Work request – Would you transcribe each entry precisely as it stands, setting aside any images?
○ ○ ○ ○ ○
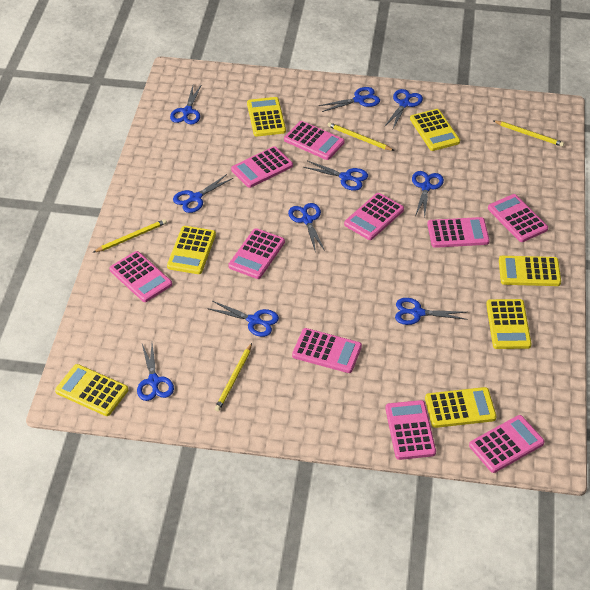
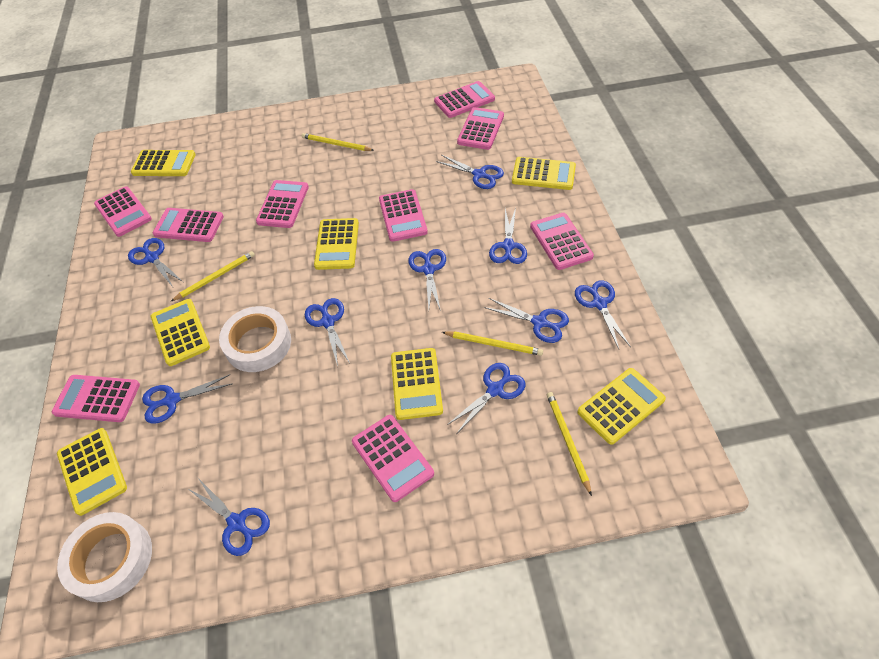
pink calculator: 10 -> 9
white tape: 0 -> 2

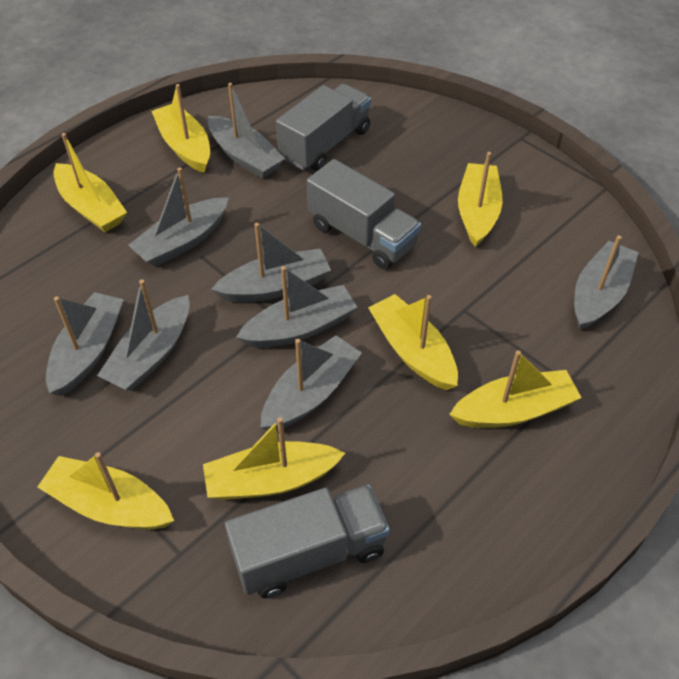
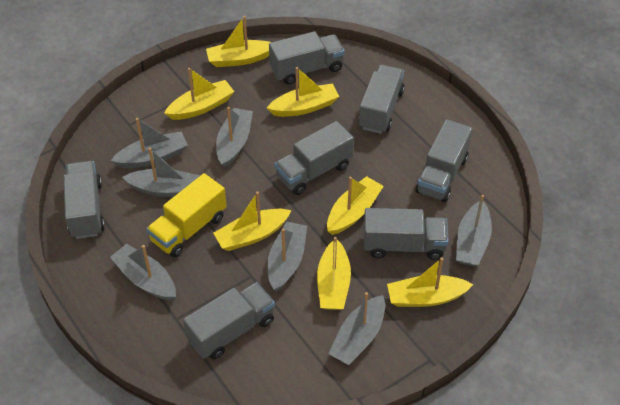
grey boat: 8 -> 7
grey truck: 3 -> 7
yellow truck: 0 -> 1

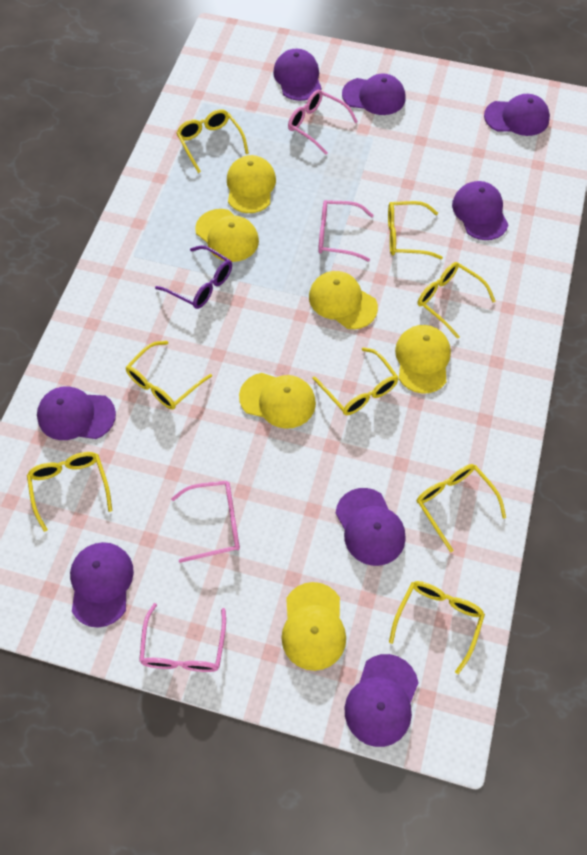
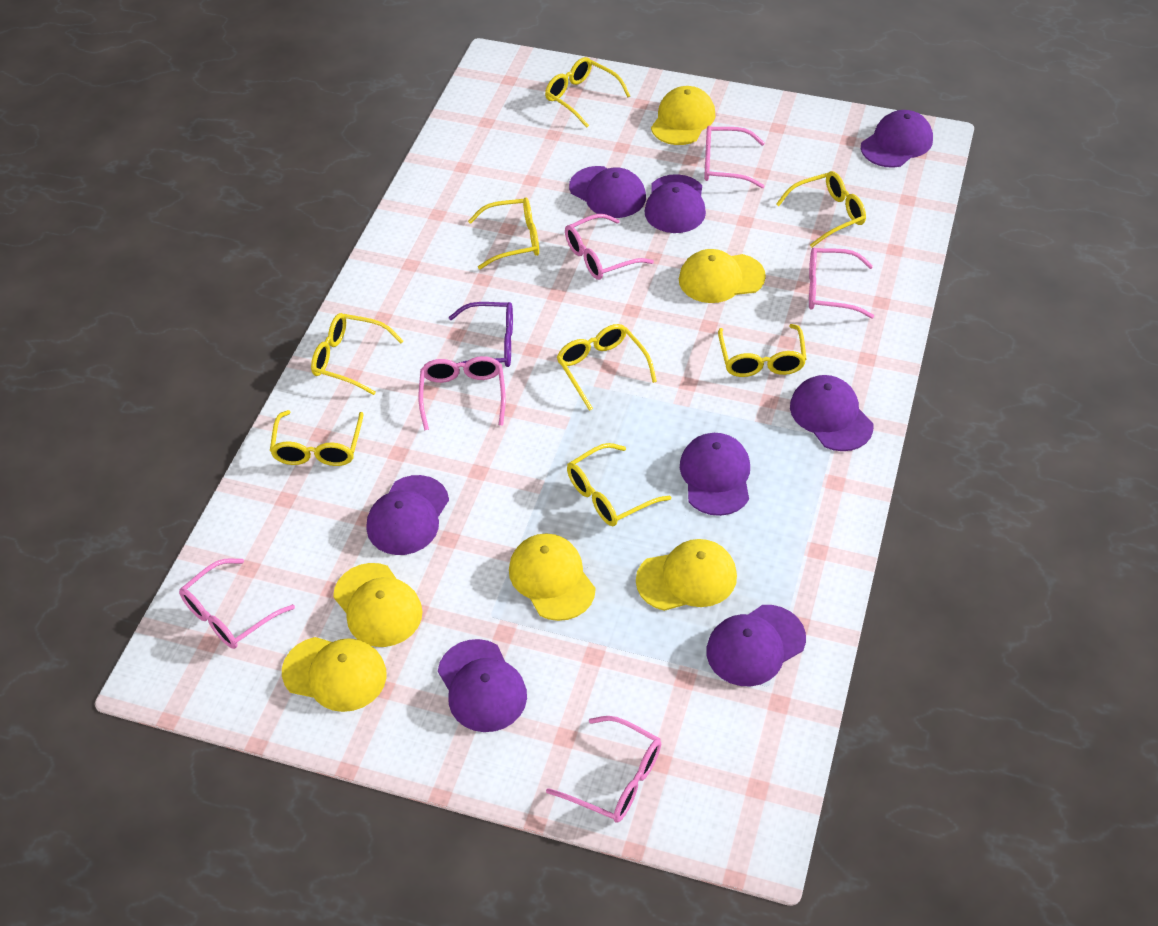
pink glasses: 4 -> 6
○ ○ ○ ○ ○
Output –
pink calculator: 10 -> 9
white tape: 0 -> 2

grey boat: 8 -> 7
grey truck: 3 -> 7
yellow truck: 0 -> 1

pink glasses: 4 -> 6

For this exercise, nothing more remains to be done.